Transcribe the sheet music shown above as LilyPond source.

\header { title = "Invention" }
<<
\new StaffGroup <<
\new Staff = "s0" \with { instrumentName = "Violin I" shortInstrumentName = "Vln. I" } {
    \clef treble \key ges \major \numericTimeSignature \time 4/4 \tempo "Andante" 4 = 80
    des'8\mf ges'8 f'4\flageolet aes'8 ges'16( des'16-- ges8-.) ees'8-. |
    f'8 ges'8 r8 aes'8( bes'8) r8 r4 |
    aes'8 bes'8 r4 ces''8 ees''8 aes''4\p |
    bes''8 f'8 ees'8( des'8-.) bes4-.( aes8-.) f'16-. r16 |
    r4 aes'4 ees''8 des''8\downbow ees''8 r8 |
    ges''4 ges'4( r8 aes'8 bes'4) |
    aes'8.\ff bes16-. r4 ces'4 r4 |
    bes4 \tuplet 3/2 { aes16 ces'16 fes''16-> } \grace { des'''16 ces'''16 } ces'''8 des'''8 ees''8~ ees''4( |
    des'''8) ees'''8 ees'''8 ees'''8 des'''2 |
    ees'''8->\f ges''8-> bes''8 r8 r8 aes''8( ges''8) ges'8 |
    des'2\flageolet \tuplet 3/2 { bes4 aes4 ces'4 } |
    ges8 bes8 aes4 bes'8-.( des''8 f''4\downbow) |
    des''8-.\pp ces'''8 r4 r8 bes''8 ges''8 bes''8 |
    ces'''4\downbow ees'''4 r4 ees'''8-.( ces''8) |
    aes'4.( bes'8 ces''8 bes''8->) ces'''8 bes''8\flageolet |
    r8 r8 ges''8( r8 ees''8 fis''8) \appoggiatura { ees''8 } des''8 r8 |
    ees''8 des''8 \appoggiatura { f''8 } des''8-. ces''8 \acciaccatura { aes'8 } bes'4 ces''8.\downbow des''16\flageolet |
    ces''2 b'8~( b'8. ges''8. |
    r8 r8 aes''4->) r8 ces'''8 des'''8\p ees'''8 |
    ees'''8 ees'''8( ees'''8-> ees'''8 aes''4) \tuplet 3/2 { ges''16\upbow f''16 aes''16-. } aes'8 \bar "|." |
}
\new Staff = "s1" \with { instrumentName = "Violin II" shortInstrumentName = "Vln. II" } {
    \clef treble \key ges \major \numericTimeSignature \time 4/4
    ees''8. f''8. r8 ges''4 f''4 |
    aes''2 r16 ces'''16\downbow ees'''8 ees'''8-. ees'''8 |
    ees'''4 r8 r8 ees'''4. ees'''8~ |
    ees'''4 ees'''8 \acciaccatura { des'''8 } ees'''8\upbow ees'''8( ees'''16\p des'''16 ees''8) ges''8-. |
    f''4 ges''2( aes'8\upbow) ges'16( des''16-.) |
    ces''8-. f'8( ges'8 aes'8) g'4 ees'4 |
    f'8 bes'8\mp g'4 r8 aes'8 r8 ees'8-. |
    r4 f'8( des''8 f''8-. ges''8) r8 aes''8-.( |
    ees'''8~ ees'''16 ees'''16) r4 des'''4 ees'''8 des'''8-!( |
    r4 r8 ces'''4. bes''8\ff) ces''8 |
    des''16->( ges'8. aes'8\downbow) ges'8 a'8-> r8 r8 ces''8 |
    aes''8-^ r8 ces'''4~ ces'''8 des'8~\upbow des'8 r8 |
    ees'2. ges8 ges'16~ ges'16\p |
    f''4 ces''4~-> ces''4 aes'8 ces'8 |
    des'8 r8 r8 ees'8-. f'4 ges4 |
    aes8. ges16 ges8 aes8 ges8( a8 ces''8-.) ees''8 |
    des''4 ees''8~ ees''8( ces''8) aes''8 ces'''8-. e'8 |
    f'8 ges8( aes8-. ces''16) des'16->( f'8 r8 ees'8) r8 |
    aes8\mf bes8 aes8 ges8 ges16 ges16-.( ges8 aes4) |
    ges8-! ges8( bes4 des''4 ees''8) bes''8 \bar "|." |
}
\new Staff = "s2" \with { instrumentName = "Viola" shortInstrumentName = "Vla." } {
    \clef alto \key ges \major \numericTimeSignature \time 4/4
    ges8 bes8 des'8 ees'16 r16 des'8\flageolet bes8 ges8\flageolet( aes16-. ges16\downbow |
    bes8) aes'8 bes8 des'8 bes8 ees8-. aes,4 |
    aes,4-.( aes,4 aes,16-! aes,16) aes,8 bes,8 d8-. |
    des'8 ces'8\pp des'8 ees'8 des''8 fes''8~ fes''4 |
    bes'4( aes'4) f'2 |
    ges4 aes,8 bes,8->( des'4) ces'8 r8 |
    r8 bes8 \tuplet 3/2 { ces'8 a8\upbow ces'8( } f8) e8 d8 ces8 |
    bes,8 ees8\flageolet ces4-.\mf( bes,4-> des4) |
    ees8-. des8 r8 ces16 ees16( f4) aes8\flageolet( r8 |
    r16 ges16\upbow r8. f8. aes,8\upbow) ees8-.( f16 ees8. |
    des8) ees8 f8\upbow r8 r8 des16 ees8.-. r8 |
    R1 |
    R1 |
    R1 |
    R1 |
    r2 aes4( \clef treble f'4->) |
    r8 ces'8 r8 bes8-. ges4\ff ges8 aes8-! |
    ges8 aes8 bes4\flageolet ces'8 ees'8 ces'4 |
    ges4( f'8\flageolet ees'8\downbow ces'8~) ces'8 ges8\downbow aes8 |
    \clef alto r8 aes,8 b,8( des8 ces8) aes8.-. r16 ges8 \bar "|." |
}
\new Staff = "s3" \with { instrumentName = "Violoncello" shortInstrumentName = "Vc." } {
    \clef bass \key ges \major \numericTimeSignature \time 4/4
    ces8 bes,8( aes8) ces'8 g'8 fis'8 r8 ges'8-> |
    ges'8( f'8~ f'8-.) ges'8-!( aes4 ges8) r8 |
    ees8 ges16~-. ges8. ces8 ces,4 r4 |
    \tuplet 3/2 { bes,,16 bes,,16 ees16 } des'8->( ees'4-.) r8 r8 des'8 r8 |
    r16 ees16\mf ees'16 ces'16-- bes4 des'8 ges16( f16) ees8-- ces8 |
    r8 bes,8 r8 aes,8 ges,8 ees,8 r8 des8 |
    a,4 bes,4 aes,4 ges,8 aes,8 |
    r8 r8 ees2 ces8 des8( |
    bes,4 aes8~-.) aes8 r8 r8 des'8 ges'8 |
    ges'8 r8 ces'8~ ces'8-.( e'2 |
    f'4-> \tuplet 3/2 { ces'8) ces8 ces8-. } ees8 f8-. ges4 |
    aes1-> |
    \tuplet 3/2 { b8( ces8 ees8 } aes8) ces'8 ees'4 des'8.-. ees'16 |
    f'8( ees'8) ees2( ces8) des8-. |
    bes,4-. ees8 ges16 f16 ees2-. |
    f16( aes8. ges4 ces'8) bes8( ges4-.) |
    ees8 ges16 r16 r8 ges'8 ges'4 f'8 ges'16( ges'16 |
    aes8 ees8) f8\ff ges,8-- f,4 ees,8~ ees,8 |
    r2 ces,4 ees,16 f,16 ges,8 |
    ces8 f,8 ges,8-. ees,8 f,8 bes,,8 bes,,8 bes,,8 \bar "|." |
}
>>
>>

################

Count the lines in the listing above that contain the string "flageolet", treating uppercase and lowercase as different. Give only the number.

9